[Start of Attachment]

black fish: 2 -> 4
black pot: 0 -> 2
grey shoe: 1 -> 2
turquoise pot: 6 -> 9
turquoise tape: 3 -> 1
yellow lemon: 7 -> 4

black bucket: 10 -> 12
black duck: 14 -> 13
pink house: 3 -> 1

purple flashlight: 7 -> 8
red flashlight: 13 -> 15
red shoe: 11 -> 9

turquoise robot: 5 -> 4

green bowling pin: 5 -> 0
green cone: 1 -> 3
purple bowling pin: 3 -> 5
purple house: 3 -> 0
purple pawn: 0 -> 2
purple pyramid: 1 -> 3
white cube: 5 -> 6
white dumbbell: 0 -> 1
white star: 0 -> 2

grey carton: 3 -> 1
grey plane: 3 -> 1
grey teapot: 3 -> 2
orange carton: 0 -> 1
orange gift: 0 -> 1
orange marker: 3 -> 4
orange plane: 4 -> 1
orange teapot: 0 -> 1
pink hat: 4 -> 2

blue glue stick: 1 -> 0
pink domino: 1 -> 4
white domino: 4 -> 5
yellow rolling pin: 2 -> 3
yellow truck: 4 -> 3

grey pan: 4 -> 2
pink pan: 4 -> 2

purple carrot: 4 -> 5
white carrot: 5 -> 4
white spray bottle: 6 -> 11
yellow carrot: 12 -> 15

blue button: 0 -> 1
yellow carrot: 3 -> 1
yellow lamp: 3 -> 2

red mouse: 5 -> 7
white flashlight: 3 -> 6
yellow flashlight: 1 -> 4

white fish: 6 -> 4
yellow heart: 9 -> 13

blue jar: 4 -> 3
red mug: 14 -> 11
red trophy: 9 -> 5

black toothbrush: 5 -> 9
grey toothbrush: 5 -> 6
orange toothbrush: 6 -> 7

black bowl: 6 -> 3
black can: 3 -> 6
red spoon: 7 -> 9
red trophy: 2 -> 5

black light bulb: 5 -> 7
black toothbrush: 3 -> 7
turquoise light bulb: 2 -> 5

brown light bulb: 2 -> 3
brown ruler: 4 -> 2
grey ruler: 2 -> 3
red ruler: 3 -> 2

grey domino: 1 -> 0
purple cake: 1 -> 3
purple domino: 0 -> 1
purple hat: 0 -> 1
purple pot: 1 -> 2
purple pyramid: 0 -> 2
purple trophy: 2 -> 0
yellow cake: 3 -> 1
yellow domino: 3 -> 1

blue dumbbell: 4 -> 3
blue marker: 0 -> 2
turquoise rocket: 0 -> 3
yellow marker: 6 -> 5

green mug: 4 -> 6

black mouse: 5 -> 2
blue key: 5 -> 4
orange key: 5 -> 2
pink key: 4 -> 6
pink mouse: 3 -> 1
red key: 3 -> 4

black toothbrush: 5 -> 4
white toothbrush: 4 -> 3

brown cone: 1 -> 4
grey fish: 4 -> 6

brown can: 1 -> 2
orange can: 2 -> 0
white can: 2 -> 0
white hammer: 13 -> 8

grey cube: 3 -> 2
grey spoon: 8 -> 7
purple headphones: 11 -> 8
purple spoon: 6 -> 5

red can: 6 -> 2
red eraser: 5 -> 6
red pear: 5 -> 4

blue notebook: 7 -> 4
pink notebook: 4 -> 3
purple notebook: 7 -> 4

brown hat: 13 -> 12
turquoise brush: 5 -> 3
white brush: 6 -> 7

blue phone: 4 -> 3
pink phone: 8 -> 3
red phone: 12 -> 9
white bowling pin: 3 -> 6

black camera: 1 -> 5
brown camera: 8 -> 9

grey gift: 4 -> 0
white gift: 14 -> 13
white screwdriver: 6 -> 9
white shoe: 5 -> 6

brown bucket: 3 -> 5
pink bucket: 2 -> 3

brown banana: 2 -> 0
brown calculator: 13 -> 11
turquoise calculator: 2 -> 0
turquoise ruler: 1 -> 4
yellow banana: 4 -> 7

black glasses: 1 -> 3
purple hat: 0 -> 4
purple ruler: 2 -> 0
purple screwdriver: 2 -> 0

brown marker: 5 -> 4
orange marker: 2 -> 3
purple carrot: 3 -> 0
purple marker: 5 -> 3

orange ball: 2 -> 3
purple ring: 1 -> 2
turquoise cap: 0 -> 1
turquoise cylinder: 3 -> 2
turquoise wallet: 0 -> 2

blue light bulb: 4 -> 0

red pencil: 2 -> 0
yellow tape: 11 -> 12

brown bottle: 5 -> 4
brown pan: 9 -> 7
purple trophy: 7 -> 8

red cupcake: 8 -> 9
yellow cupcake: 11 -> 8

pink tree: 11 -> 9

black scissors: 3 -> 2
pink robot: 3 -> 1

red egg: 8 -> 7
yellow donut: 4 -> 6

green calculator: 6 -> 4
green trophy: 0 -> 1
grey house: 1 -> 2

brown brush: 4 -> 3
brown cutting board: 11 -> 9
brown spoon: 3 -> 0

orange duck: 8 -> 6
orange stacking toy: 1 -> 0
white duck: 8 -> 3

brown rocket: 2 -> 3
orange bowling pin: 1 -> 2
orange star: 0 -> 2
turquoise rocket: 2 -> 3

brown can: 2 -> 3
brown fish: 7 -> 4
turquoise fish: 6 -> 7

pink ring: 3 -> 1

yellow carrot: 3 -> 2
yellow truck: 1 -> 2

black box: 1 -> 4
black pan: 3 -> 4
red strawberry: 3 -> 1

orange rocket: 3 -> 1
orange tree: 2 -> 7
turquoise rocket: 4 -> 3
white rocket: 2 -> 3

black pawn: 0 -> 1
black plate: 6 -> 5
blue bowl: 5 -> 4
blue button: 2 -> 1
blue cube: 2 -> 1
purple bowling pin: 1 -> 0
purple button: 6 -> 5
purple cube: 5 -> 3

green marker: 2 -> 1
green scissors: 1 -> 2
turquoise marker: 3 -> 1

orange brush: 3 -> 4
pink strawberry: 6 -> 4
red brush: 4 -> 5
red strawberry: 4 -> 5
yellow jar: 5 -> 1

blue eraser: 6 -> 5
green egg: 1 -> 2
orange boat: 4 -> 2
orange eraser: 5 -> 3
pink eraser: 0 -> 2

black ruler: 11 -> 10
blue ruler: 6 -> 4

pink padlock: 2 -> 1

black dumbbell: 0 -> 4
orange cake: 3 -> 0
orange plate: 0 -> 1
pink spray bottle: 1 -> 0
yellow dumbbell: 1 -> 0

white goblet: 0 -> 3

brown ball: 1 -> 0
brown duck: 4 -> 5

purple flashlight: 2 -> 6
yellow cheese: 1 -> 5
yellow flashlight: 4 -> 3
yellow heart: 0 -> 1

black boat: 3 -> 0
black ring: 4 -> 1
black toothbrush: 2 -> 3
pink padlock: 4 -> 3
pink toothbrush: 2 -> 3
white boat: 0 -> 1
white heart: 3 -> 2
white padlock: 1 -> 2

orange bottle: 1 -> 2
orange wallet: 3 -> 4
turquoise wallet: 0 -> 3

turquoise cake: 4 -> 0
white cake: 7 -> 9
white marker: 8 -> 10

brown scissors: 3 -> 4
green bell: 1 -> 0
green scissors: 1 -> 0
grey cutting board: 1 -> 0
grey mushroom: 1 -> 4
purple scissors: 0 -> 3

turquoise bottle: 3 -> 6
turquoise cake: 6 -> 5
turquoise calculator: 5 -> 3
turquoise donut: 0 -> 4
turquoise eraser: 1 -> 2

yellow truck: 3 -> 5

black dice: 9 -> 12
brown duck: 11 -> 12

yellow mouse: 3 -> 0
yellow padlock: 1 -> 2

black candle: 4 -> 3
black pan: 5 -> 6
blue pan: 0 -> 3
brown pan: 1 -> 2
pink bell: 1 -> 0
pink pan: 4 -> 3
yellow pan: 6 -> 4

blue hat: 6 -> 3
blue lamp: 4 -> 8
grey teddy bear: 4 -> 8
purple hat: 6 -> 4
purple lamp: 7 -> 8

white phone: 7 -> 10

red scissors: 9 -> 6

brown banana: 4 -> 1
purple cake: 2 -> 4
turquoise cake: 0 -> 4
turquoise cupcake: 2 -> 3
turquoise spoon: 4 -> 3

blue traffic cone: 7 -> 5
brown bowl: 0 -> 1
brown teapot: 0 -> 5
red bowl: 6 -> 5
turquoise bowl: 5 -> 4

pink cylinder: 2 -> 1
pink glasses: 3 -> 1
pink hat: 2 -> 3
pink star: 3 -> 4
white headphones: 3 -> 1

[End of Attachment]

• [How to complete this task]: Repeat, character for character, the lines from the one that holds "turquoise marker: 3 -> 1" to the final line of the material, inclusive, and no other lines.

• [Output for this task]:
turquoise marker: 3 -> 1

orange brush: 3 -> 4
pink strawberry: 6 -> 4
red brush: 4 -> 5
red strawberry: 4 -> 5
yellow jar: 5 -> 1

blue eraser: 6 -> 5
green egg: 1 -> 2
orange boat: 4 -> 2
orange eraser: 5 -> 3
pink eraser: 0 -> 2

black ruler: 11 -> 10
blue ruler: 6 -> 4

pink padlock: 2 -> 1

black dumbbell: 0 -> 4
orange cake: 3 -> 0
orange plate: 0 -> 1
pink spray bottle: 1 -> 0
yellow dumbbell: 1 -> 0

white goblet: 0 -> 3

brown ball: 1 -> 0
brown duck: 4 -> 5

purple flashlight: 2 -> 6
yellow cheese: 1 -> 5
yellow flashlight: 4 -> 3
yellow heart: 0 -> 1

black boat: 3 -> 0
black ring: 4 -> 1
black toothbrush: 2 -> 3
pink padlock: 4 -> 3
pink toothbrush: 2 -> 3
white boat: 0 -> 1
white heart: 3 -> 2
white padlock: 1 -> 2

orange bottle: 1 -> 2
orange wallet: 3 -> 4
turquoise wallet: 0 -> 3

turquoise cake: 4 -> 0
white cake: 7 -> 9
white marker: 8 -> 10

brown scissors: 3 -> 4
green bell: 1 -> 0
green scissors: 1 -> 0
grey cutting board: 1 -> 0
grey mushroom: 1 -> 4
purple scissors: 0 -> 3

turquoise bottle: 3 -> 6
turquoise cake: 6 -> 5
turquoise calculator: 5 -> 3
turquoise donut: 0 -> 4
turquoise eraser: 1 -> 2

yellow truck: 3 -> 5

black dice: 9 -> 12
brown duck: 11 -> 12

yellow mouse: 3 -> 0
yellow padlock: 1 -> 2

black candle: 4 -> 3
black pan: 5 -> 6
blue pan: 0 -> 3
brown pan: 1 -> 2
pink bell: 1 -> 0
pink pan: 4 -> 3
yellow pan: 6 -> 4

blue hat: 6 -> 3
blue lamp: 4 -> 8
grey teddy bear: 4 -> 8
purple hat: 6 -> 4
purple lamp: 7 -> 8

white phone: 7 -> 10

red scissors: 9 -> 6

brown banana: 4 -> 1
purple cake: 2 -> 4
turquoise cake: 0 -> 4
turquoise cupcake: 2 -> 3
turquoise spoon: 4 -> 3

blue traffic cone: 7 -> 5
brown bowl: 0 -> 1
brown teapot: 0 -> 5
red bowl: 6 -> 5
turquoise bowl: 5 -> 4

pink cylinder: 2 -> 1
pink glasses: 3 -> 1
pink hat: 2 -> 3
pink star: 3 -> 4
white headphones: 3 -> 1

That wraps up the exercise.